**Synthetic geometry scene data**
Segment Open

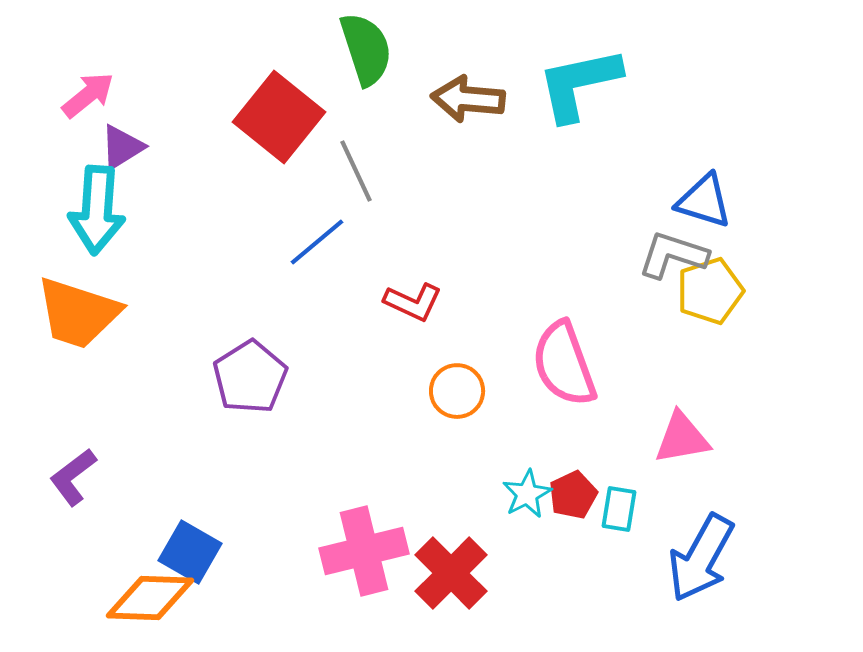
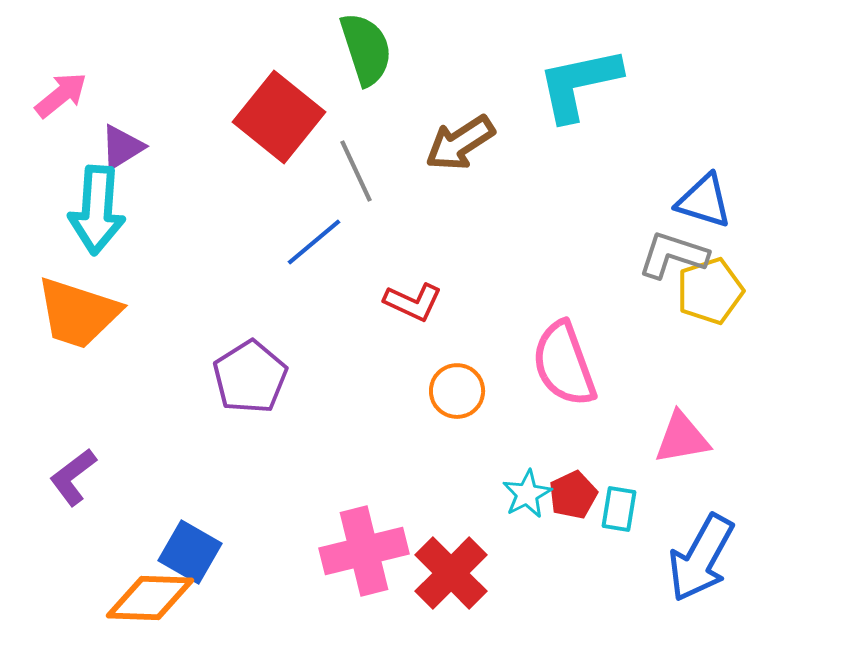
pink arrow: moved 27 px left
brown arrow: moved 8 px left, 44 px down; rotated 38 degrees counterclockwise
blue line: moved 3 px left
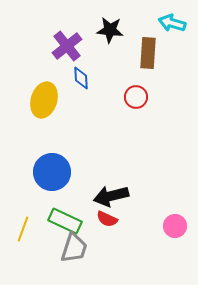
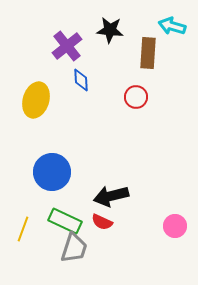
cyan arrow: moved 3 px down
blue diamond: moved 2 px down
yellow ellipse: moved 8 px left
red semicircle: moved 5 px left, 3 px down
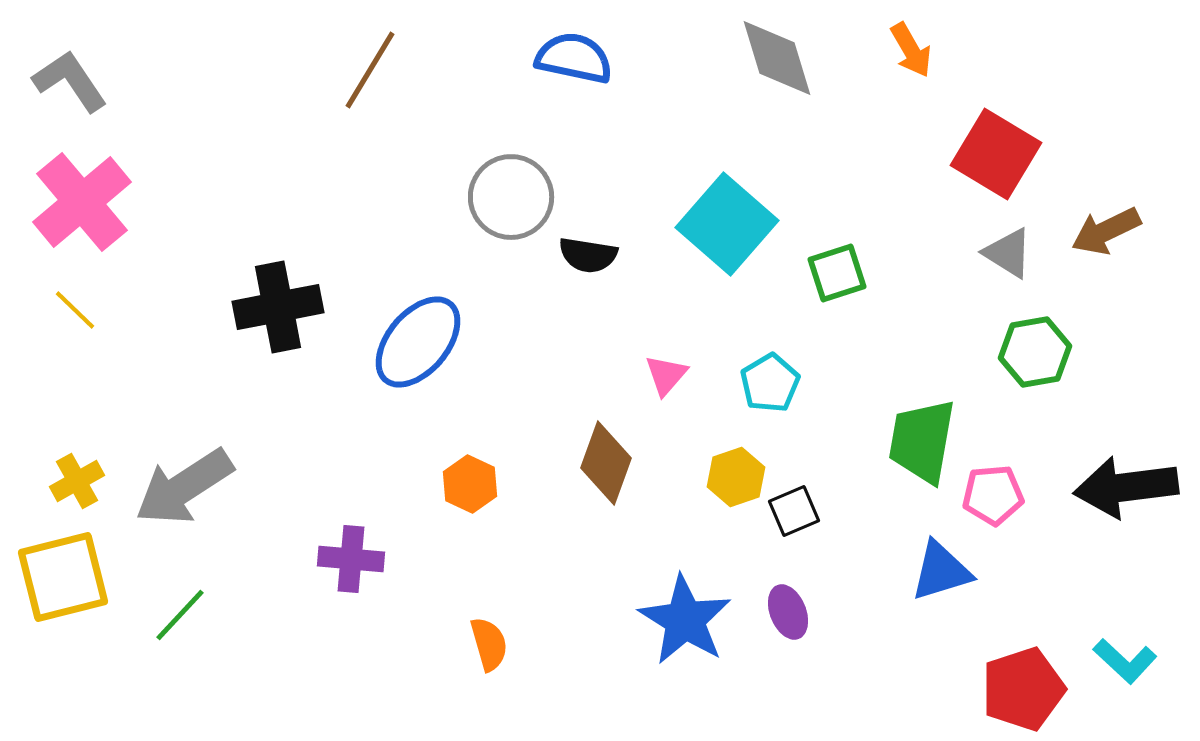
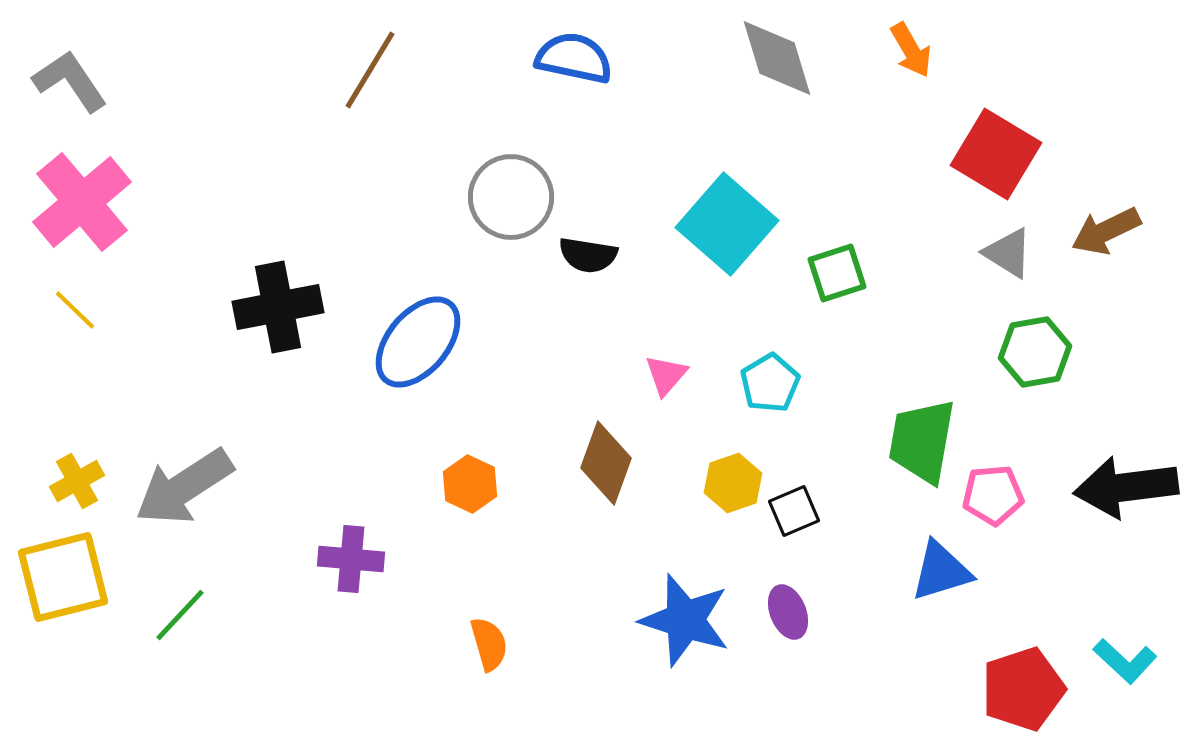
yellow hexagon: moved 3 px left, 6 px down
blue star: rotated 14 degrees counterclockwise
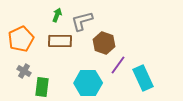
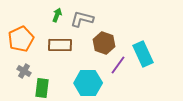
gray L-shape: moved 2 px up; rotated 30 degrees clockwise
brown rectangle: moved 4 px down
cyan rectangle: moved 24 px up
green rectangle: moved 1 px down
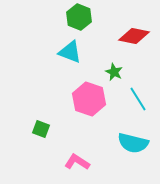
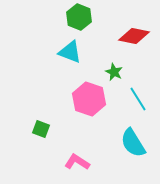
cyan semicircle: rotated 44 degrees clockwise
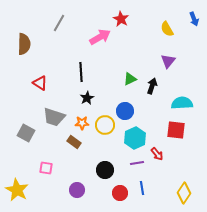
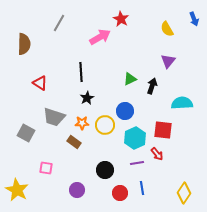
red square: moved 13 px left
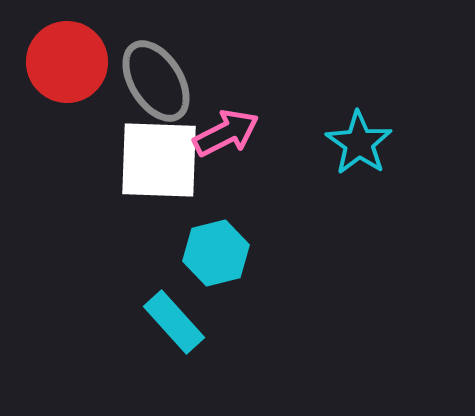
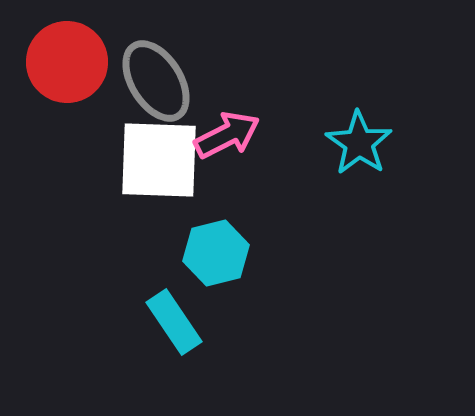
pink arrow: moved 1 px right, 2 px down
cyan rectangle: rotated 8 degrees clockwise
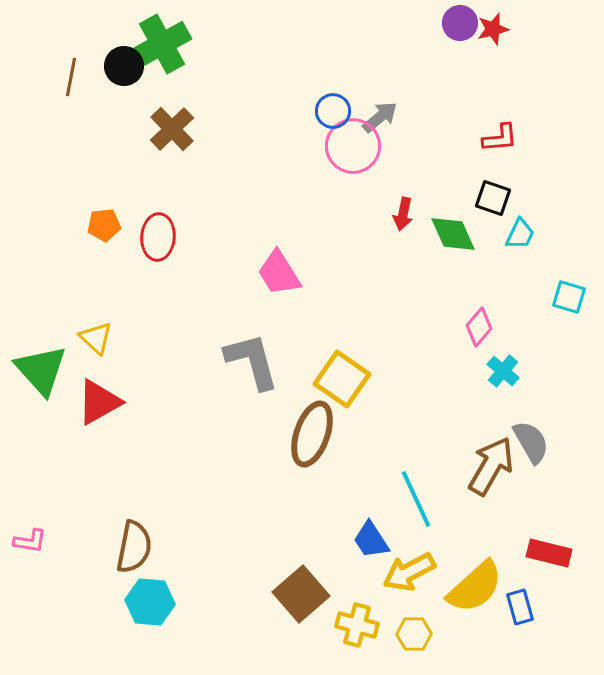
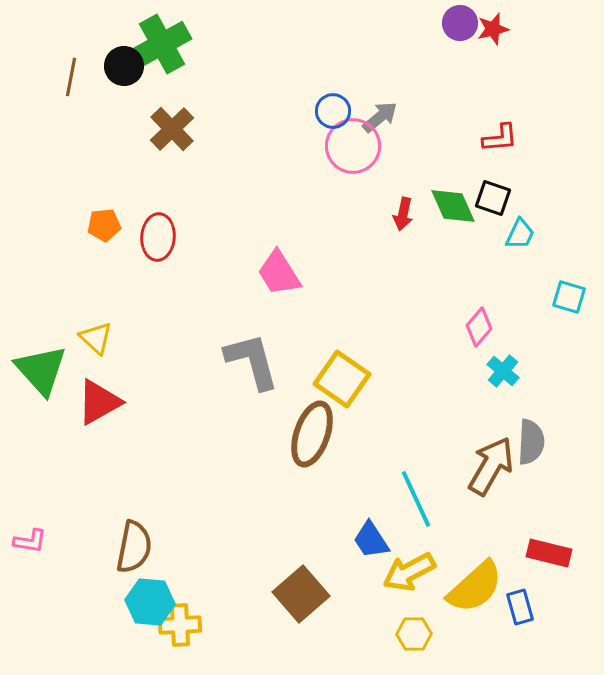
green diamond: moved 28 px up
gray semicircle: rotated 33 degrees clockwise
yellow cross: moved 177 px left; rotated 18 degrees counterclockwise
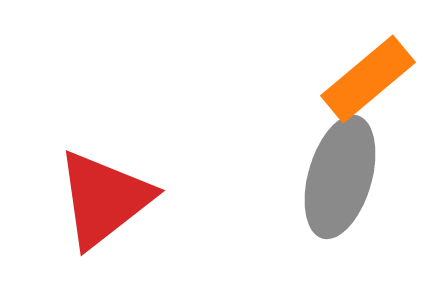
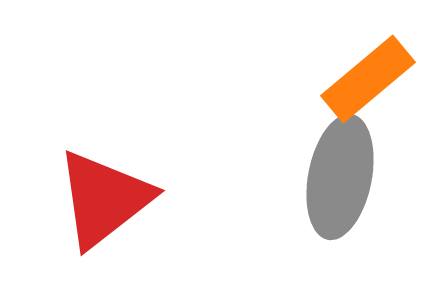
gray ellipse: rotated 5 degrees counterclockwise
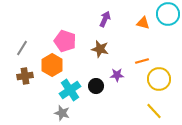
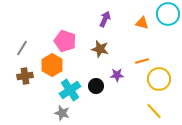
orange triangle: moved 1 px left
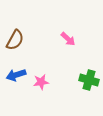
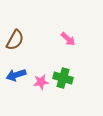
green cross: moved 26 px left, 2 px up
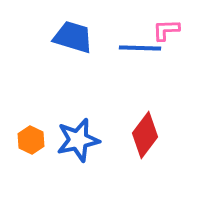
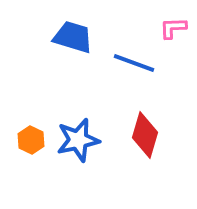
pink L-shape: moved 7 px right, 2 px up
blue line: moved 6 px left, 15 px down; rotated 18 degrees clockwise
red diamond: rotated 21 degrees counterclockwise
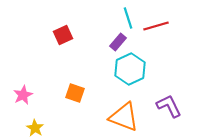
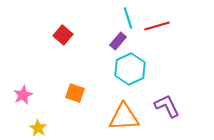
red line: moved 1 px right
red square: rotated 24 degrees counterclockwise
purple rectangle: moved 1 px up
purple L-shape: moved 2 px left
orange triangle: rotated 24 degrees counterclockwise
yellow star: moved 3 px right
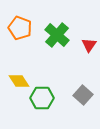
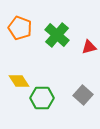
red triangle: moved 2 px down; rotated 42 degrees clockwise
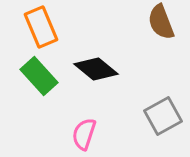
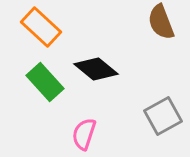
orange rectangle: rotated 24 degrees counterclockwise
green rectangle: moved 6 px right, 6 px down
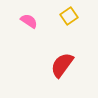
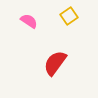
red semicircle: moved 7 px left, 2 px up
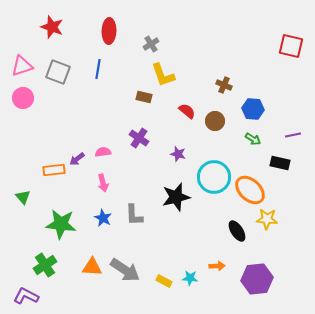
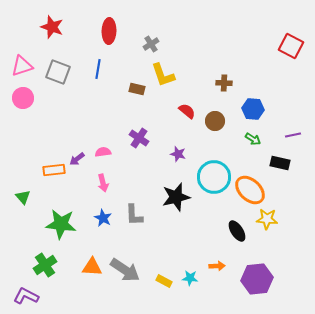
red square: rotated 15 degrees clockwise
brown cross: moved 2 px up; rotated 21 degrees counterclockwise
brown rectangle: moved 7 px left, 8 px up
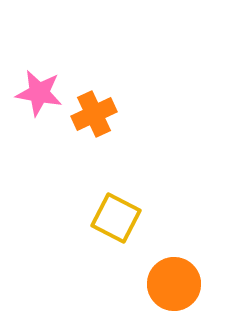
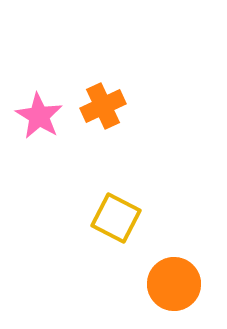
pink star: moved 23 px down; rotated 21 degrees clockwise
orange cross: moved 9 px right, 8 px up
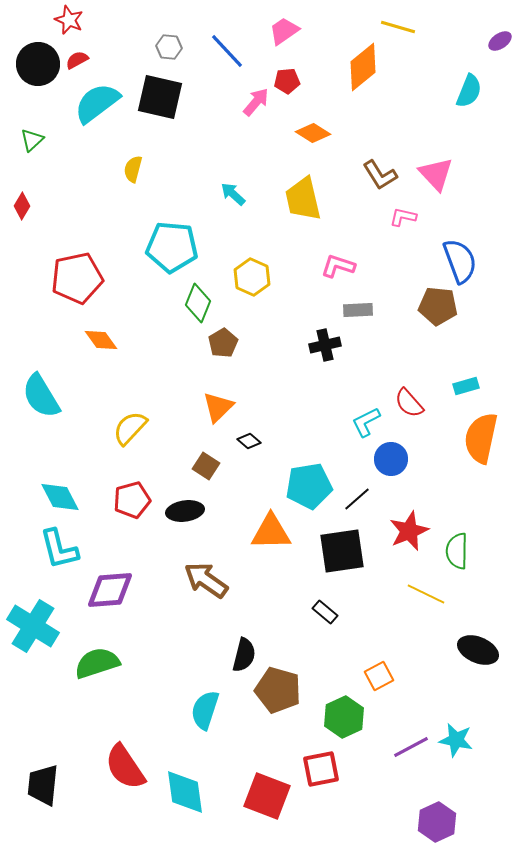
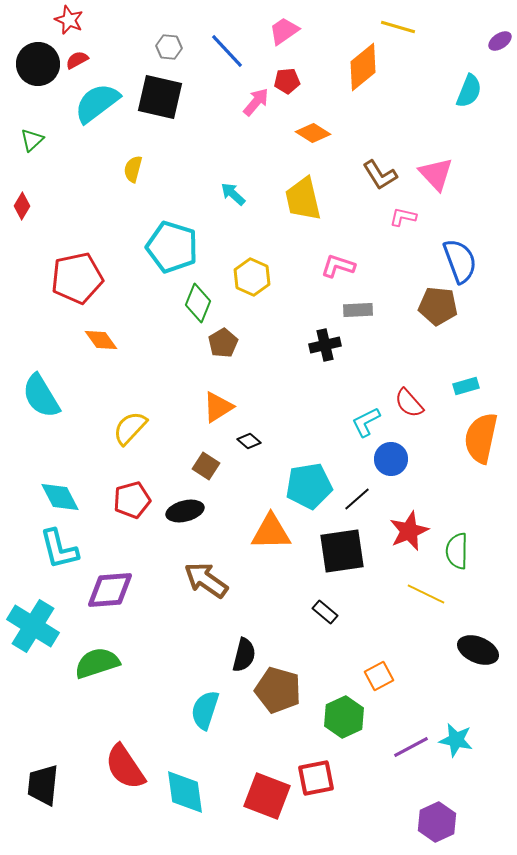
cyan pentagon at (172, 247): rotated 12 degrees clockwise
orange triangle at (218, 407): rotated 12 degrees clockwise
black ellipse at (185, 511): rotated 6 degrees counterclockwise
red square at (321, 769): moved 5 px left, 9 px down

Segment Closed

**REQUIRED ACTION**
Wherever the string "star" shows up in a line of the records, count that line once. Report the total alone.

**TASK ANSWER**
3